### WHAT YOU HAVE TO DO
In the material below, some lines may hold the word "braun"; state how many do, giving only the number.

### RECORDS SUPPLIED
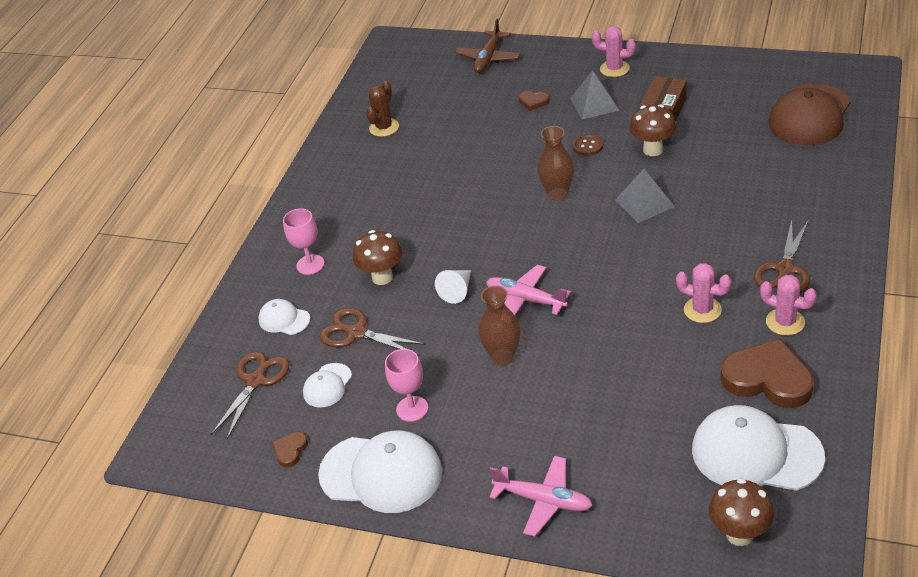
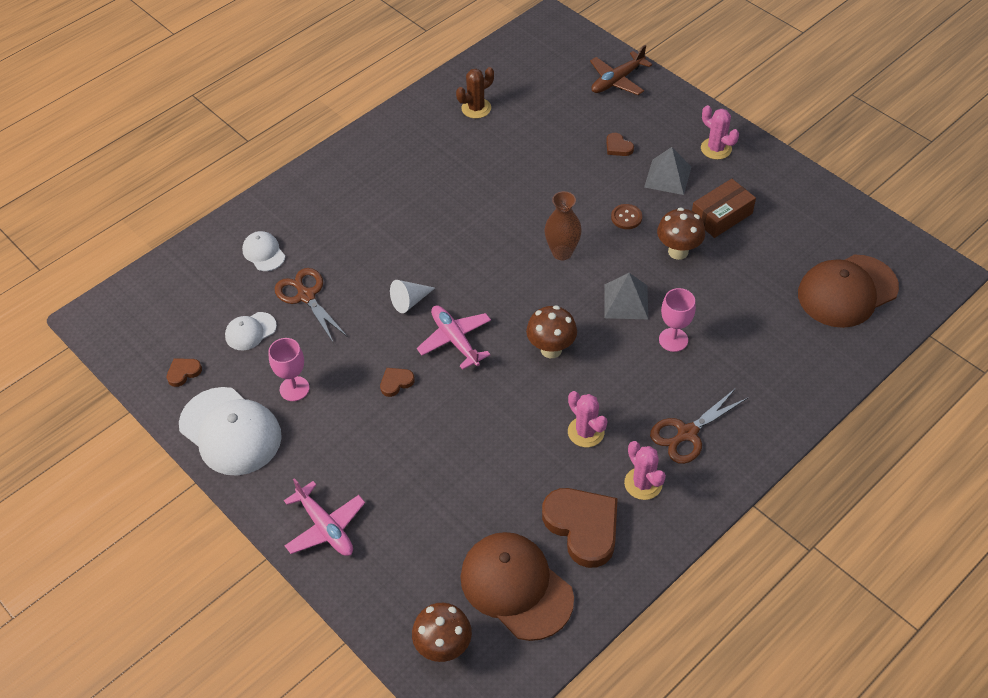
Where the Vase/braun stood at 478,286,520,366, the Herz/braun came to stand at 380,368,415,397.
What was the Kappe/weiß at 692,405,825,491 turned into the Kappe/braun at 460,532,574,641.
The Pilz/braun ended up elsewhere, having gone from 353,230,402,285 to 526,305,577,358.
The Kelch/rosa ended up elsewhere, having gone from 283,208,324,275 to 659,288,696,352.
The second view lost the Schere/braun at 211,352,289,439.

...

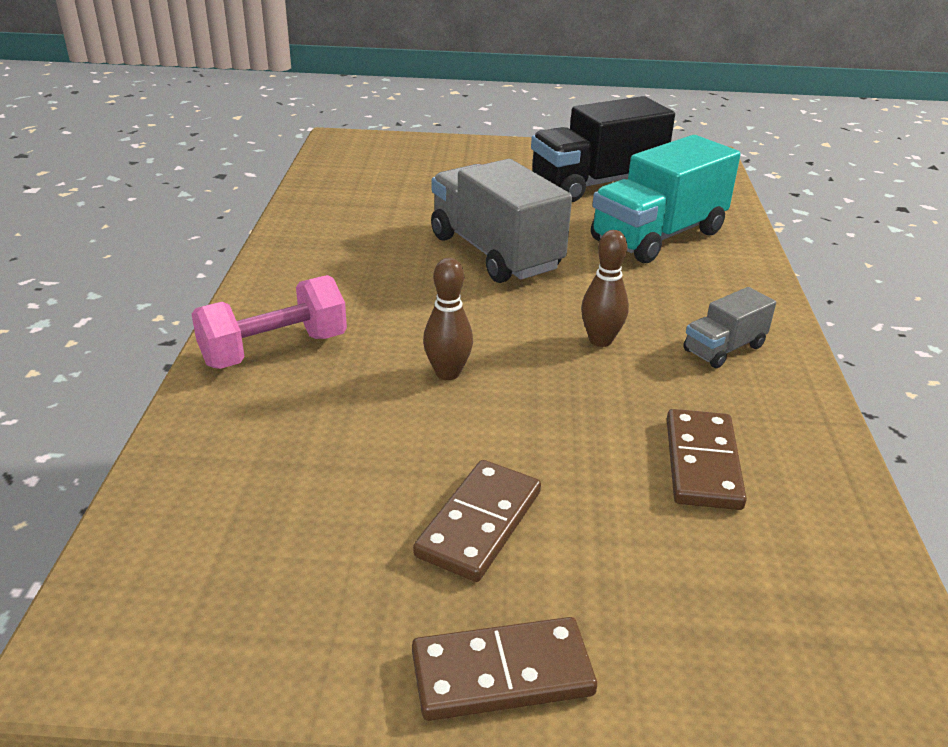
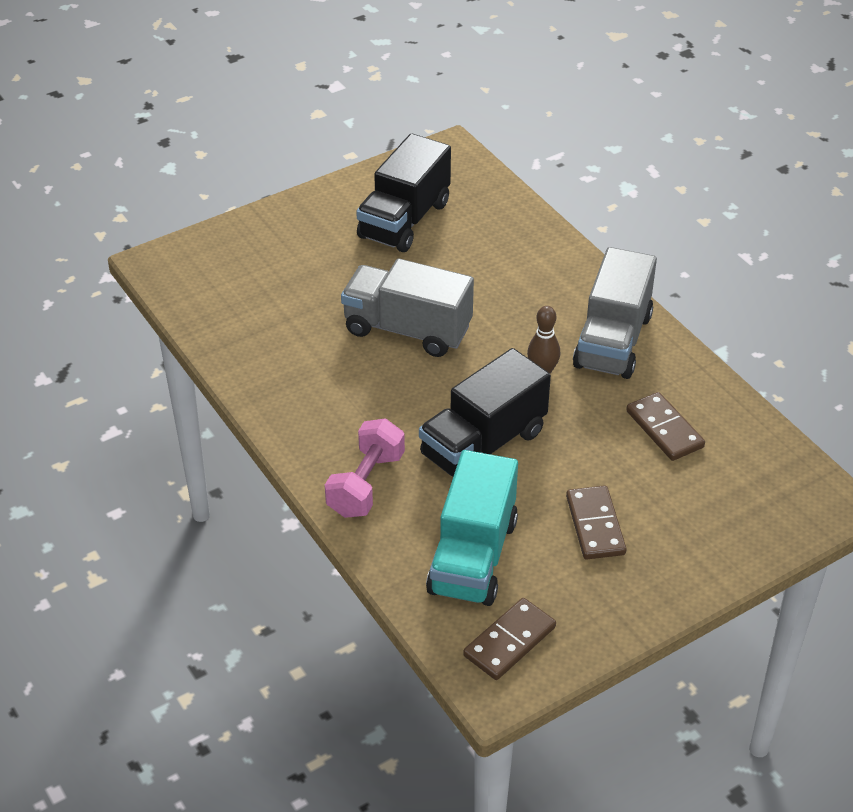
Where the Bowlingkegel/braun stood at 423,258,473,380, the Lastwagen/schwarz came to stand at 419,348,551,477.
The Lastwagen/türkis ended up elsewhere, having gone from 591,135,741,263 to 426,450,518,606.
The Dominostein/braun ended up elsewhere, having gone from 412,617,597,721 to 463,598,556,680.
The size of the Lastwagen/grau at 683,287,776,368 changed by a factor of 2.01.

* * *

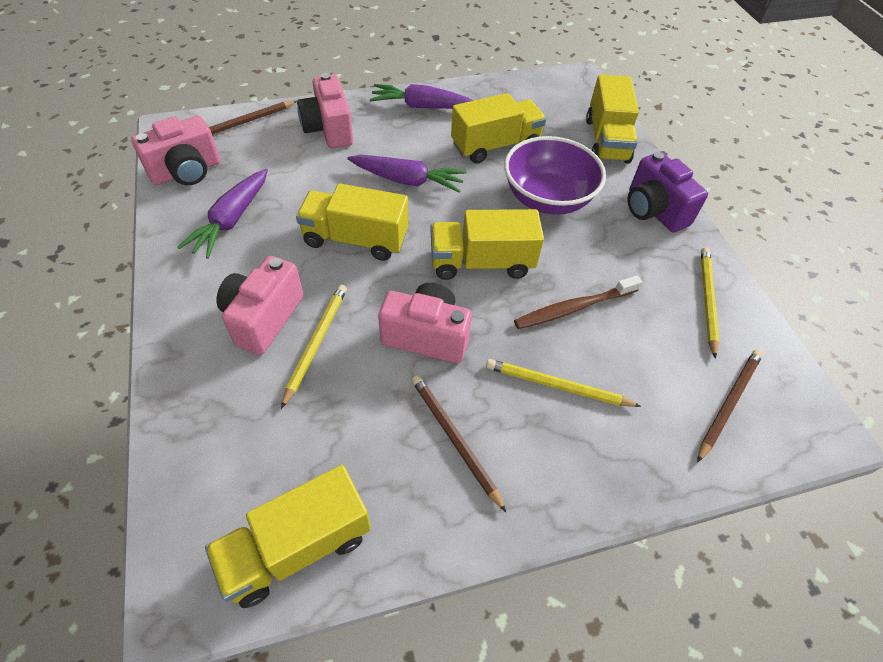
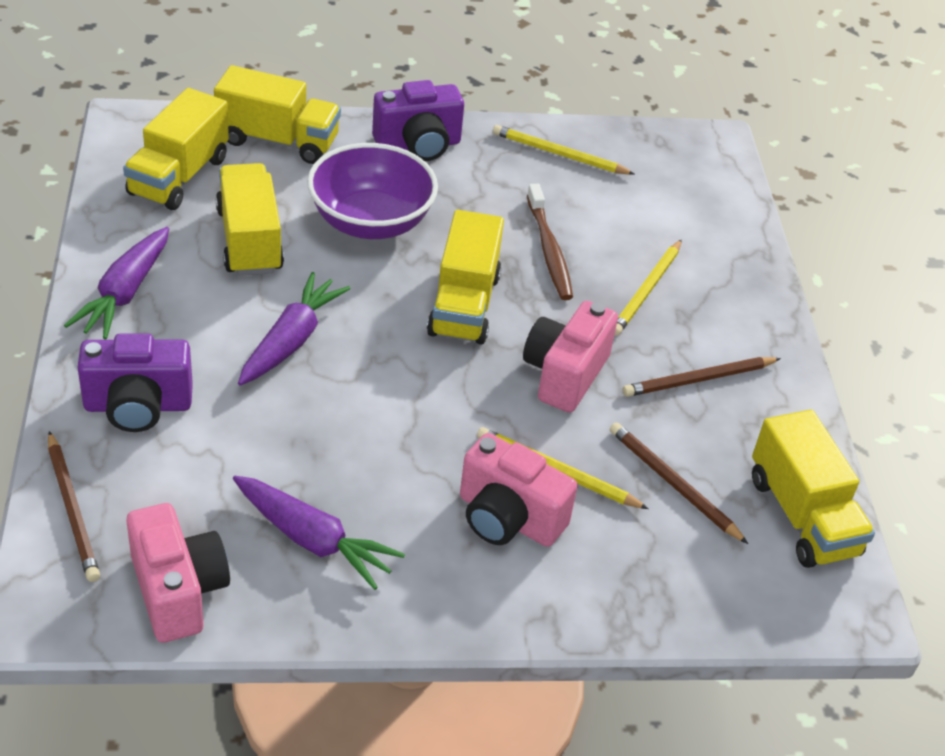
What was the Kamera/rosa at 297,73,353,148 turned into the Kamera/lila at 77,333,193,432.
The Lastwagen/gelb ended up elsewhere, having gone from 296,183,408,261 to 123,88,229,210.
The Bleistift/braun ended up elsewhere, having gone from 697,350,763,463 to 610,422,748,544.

### EXPECTED ANSWER
7